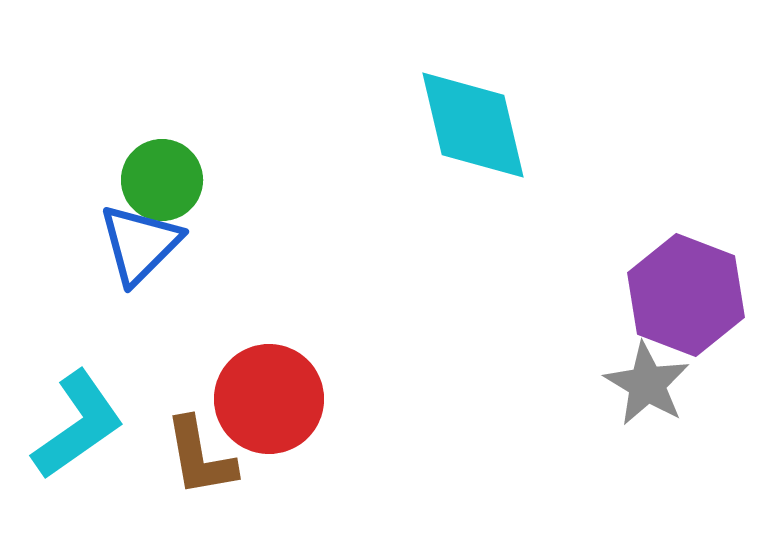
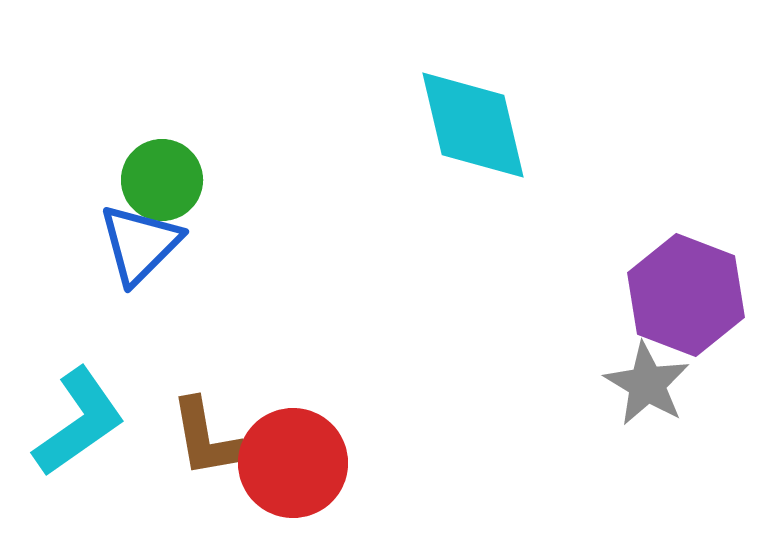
red circle: moved 24 px right, 64 px down
cyan L-shape: moved 1 px right, 3 px up
brown L-shape: moved 6 px right, 19 px up
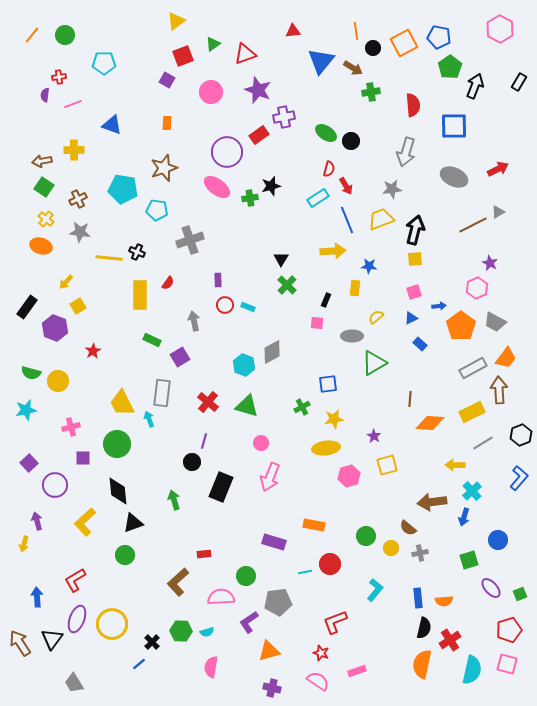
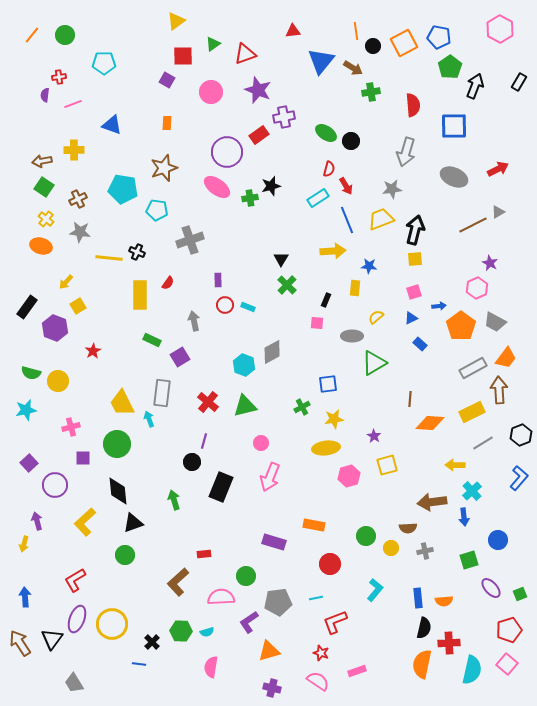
black circle at (373, 48): moved 2 px up
red square at (183, 56): rotated 20 degrees clockwise
green triangle at (247, 406): moved 2 px left; rotated 30 degrees counterclockwise
blue arrow at (464, 517): rotated 24 degrees counterclockwise
brown semicircle at (408, 528): rotated 42 degrees counterclockwise
gray cross at (420, 553): moved 5 px right, 2 px up
cyan line at (305, 572): moved 11 px right, 26 px down
blue arrow at (37, 597): moved 12 px left
red cross at (450, 640): moved 1 px left, 3 px down; rotated 30 degrees clockwise
blue line at (139, 664): rotated 48 degrees clockwise
pink square at (507, 664): rotated 25 degrees clockwise
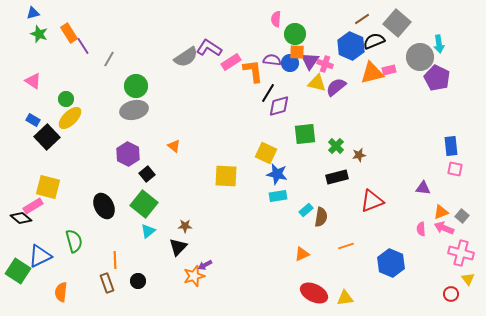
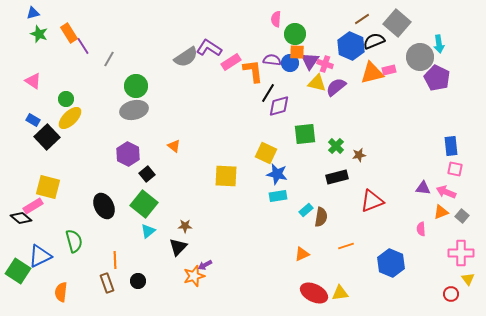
pink arrow at (444, 228): moved 2 px right, 36 px up
pink cross at (461, 253): rotated 15 degrees counterclockwise
yellow triangle at (345, 298): moved 5 px left, 5 px up
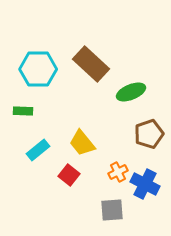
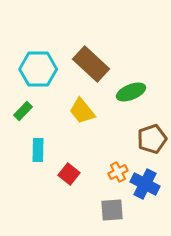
green rectangle: rotated 48 degrees counterclockwise
brown pentagon: moved 3 px right, 5 px down
yellow trapezoid: moved 32 px up
cyan rectangle: rotated 50 degrees counterclockwise
red square: moved 1 px up
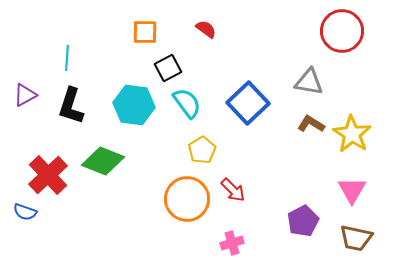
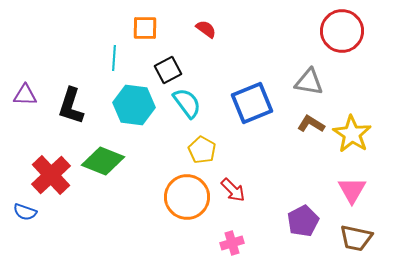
orange square: moved 4 px up
cyan line: moved 47 px right
black square: moved 2 px down
purple triangle: rotated 30 degrees clockwise
blue square: moved 4 px right; rotated 21 degrees clockwise
yellow pentagon: rotated 12 degrees counterclockwise
red cross: moved 3 px right
orange circle: moved 2 px up
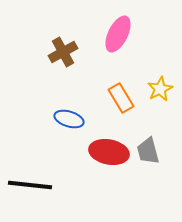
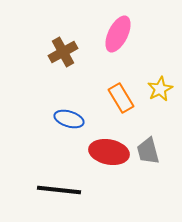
black line: moved 29 px right, 5 px down
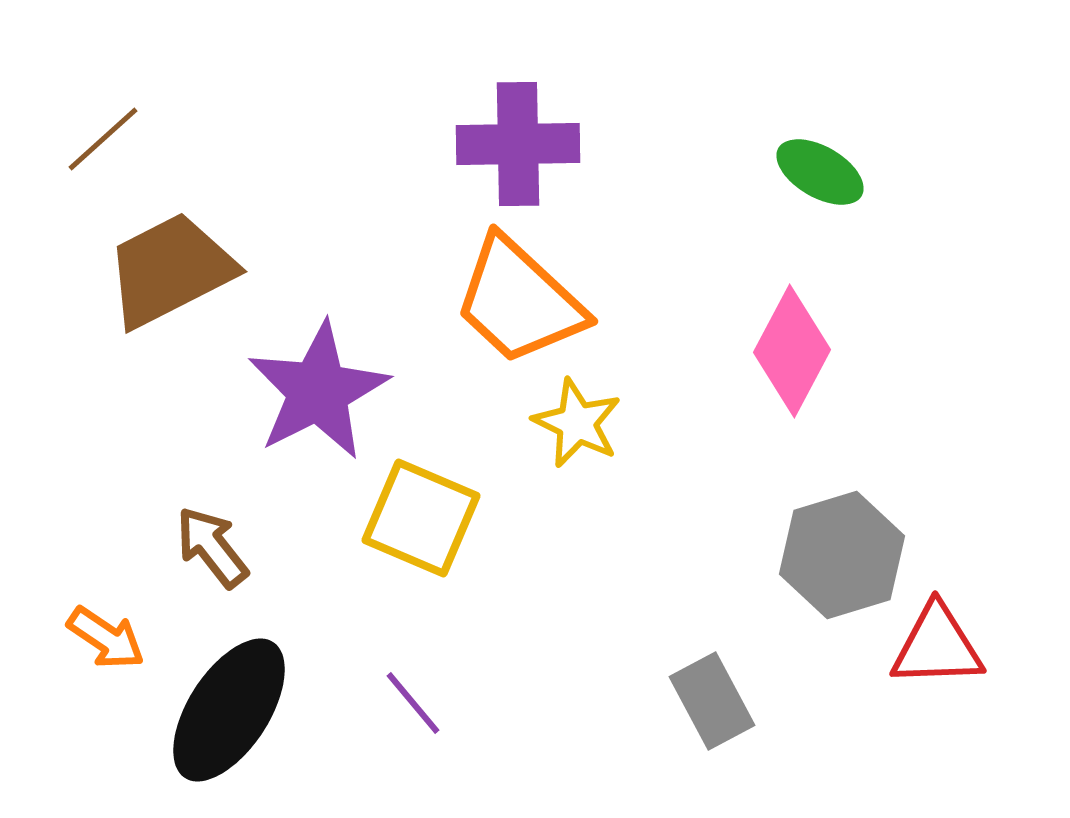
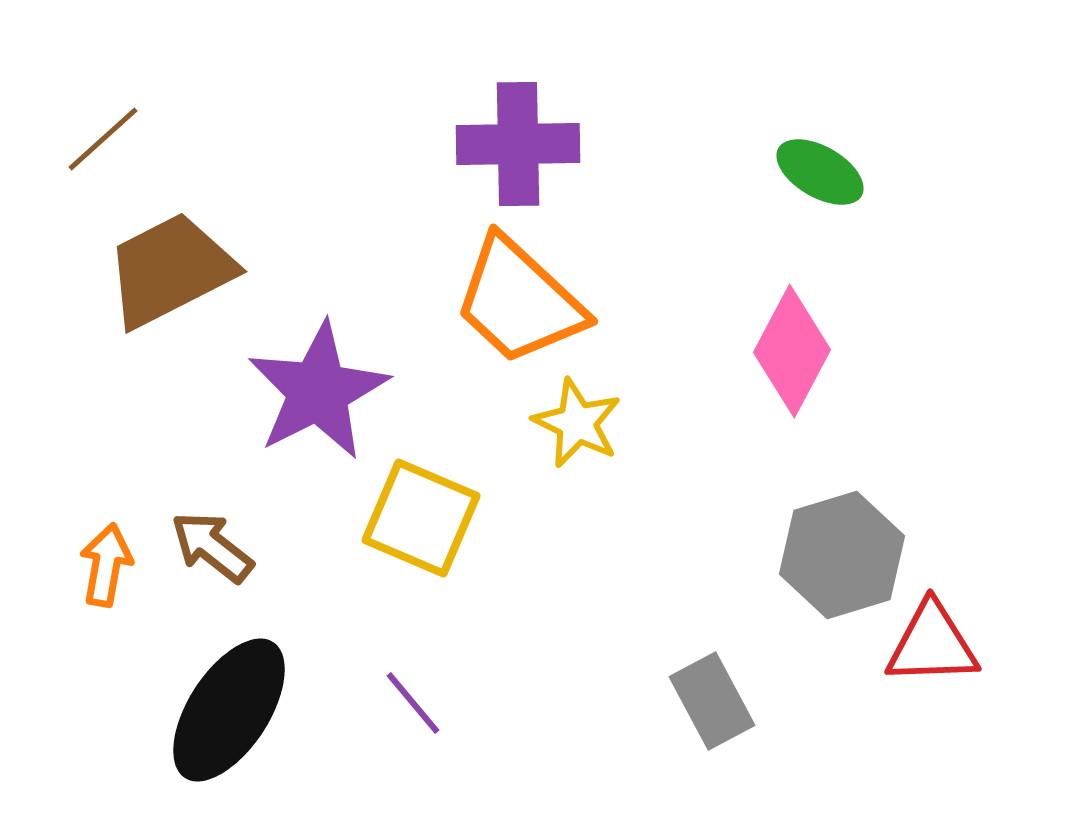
brown arrow: rotated 14 degrees counterclockwise
orange arrow: moved 73 px up; rotated 114 degrees counterclockwise
red triangle: moved 5 px left, 2 px up
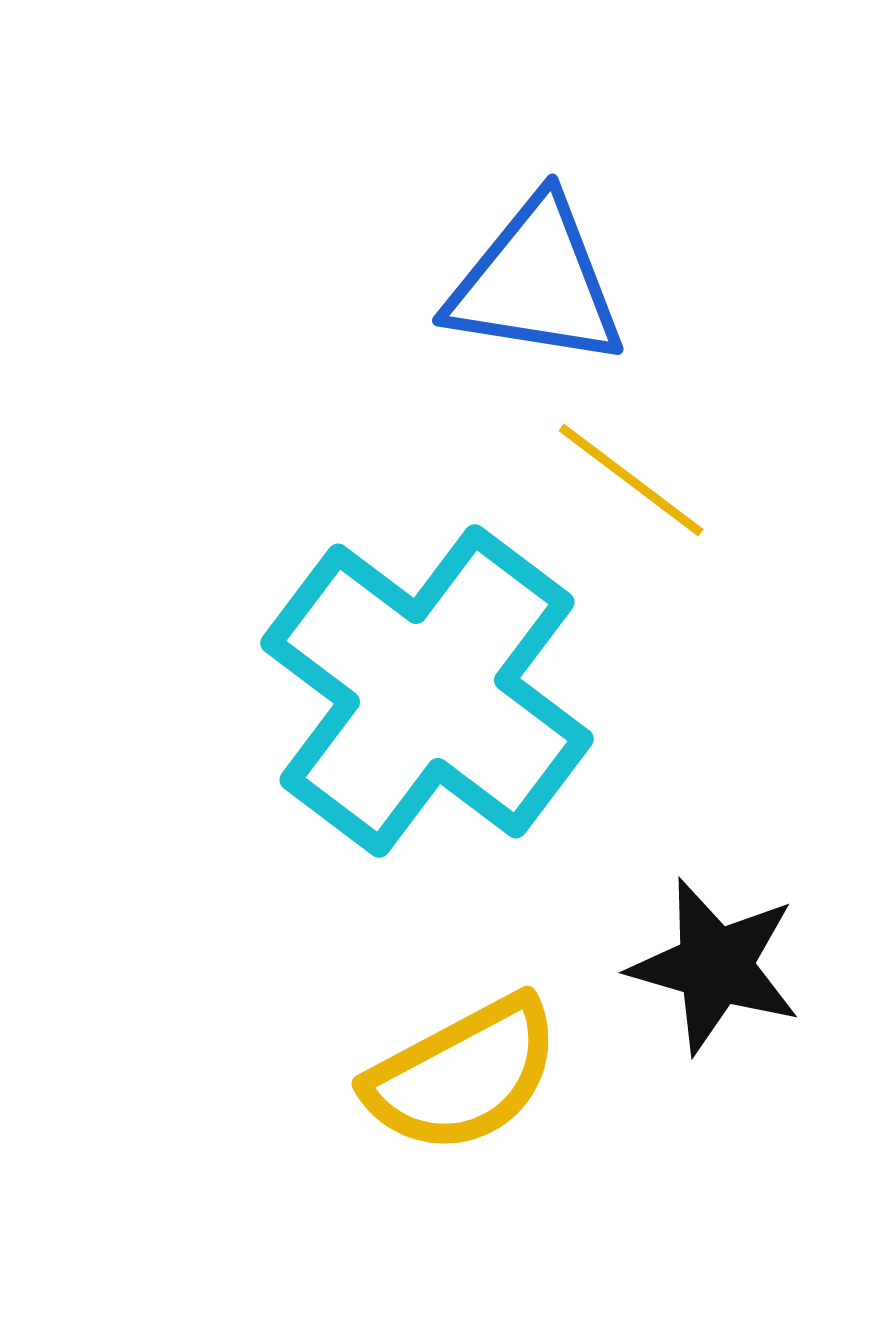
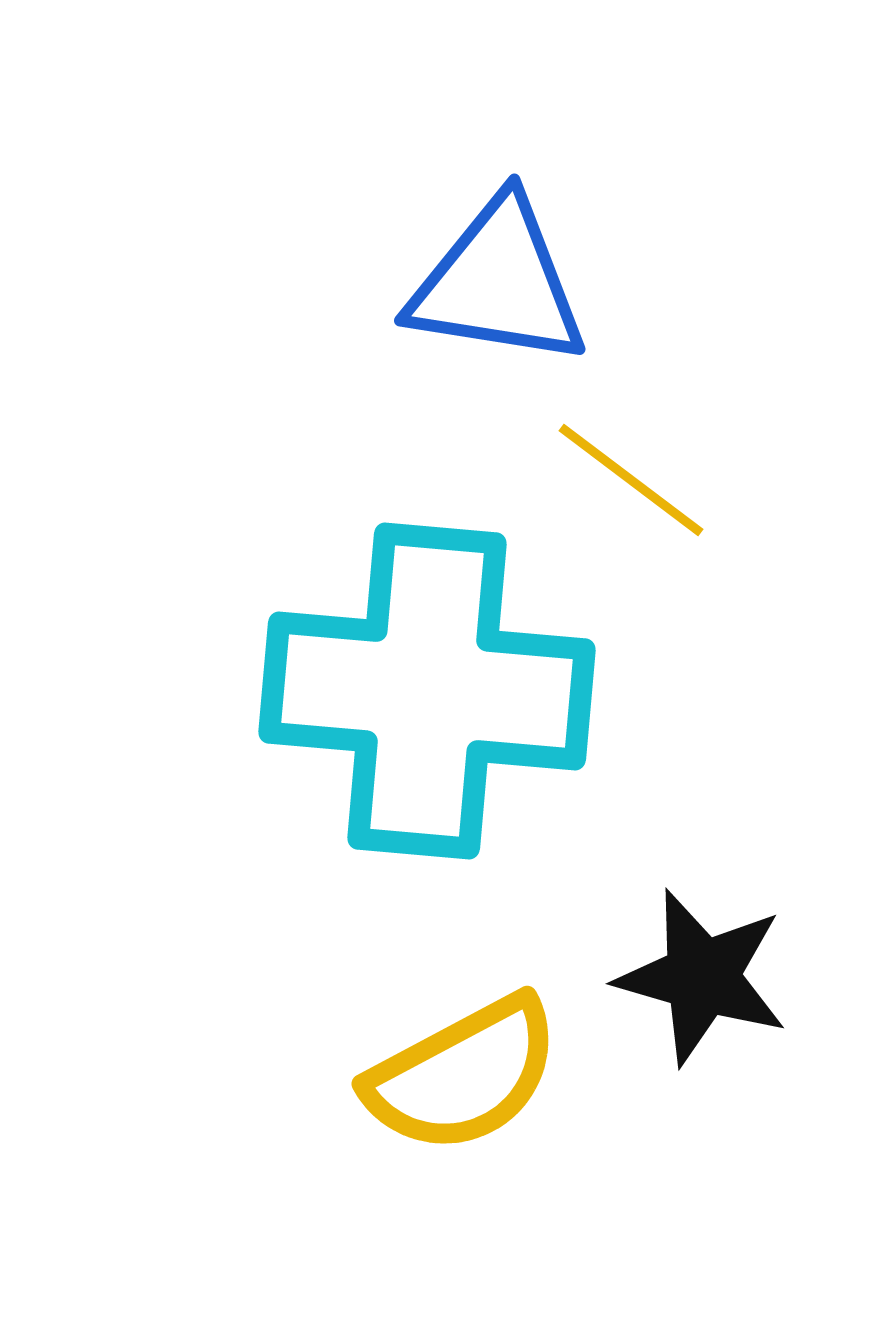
blue triangle: moved 38 px left
cyan cross: rotated 32 degrees counterclockwise
black star: moved 13 px left, 11 px down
════════════════
Within the lines above, find those holding the word "shape" and copy them.

cyan L-shape: moved 1 px right, 3 px up
brown L-shape: moved 6 px right, 19 px up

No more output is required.